===== Dataset records

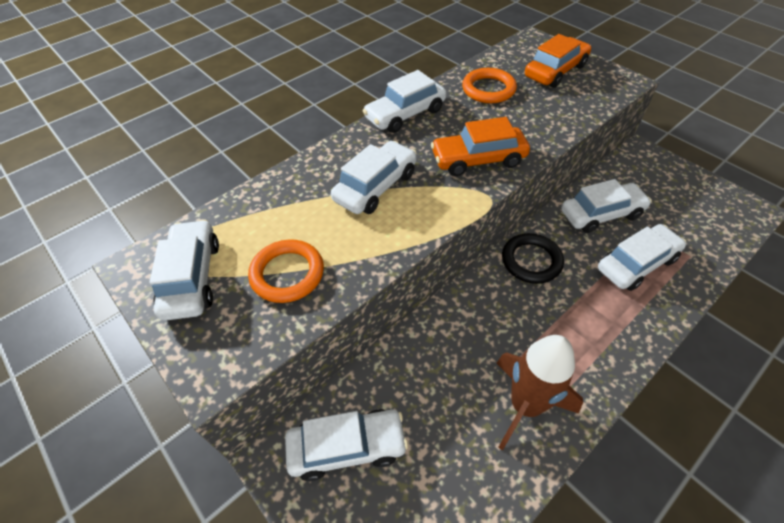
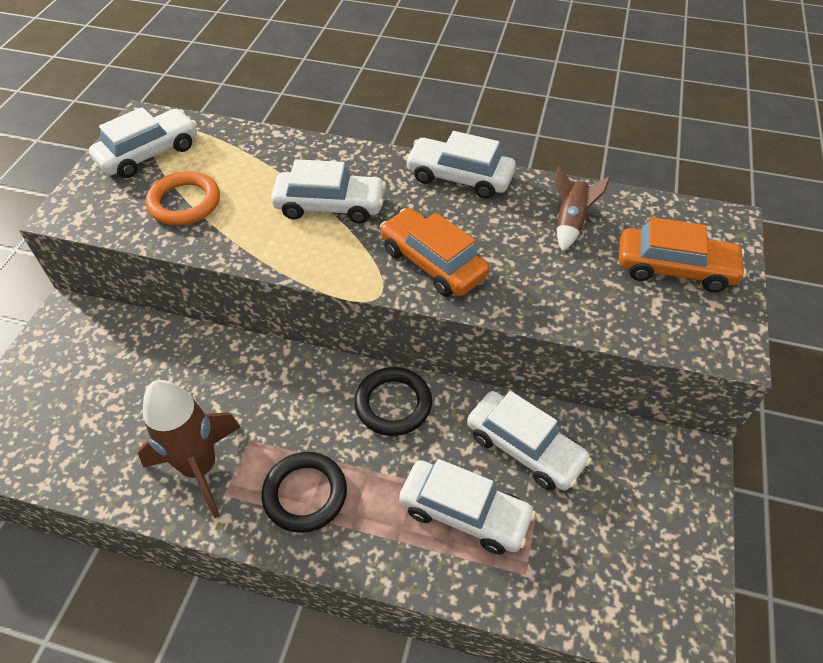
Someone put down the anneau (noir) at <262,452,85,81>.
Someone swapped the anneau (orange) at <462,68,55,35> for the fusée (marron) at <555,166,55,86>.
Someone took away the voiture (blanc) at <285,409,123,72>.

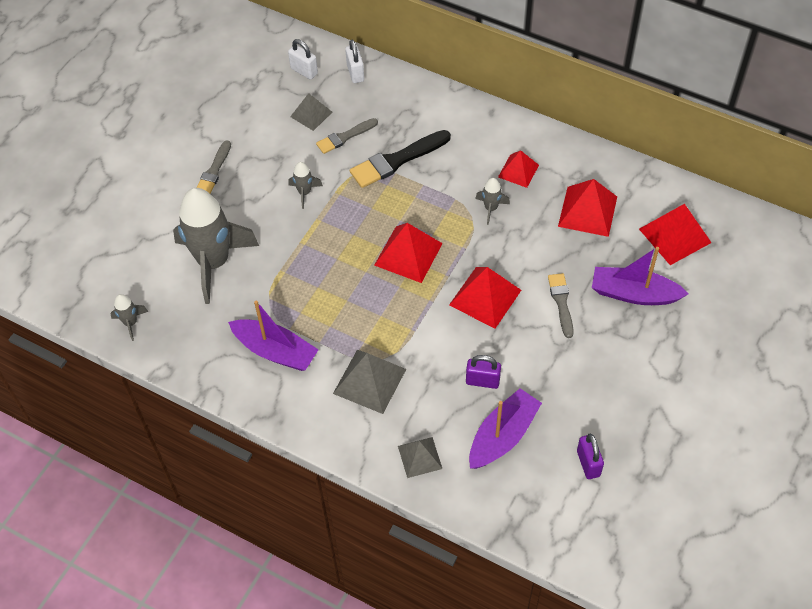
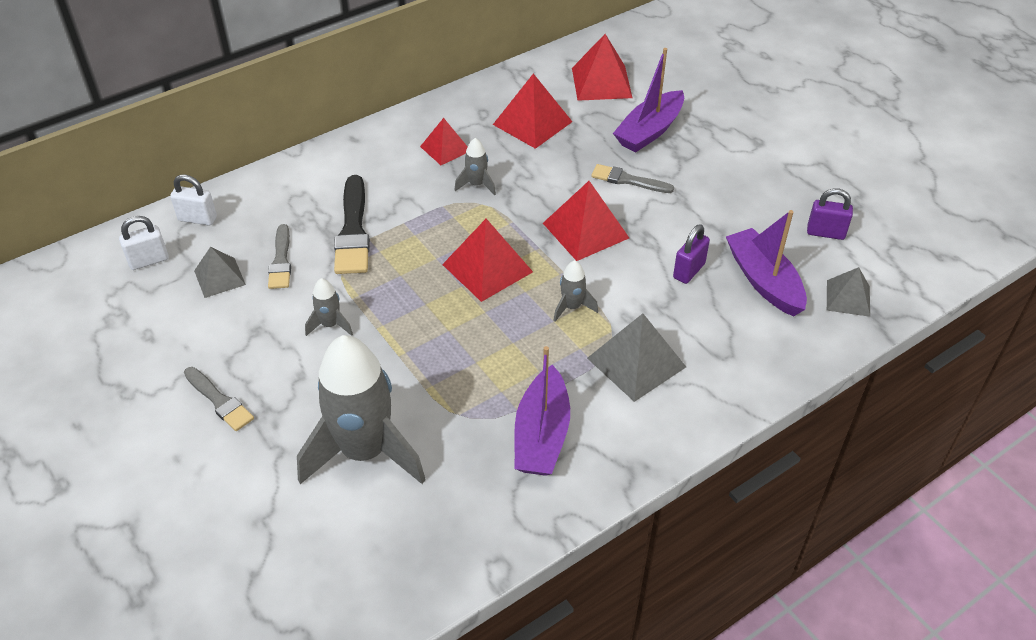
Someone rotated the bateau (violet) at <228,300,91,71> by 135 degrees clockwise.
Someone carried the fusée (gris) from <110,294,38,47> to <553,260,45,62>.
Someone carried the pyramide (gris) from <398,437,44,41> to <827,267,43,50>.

==========

**Assigned task**
With the images left out, output all the entries above exactly.

**Output below**
Someone put down the anneau (noir) at <262,452,85,81>.
Someone swapped the anneau (orange) at <462,68,55,35> for the fusée (marron) at <555,166,55,86>.
Someone took away the voiture (blanc) at <285,409,123,72>.

Someone rotated the bateau (violet) at <228,300,91,71> by 135 degrees clockwise.
Someone carried the fusée (gris) from <110,294,38,47> to <553,260,45,62>.
Someone carried the pyramide (gris) from <398,437,44,41> to <827,267,43,50>.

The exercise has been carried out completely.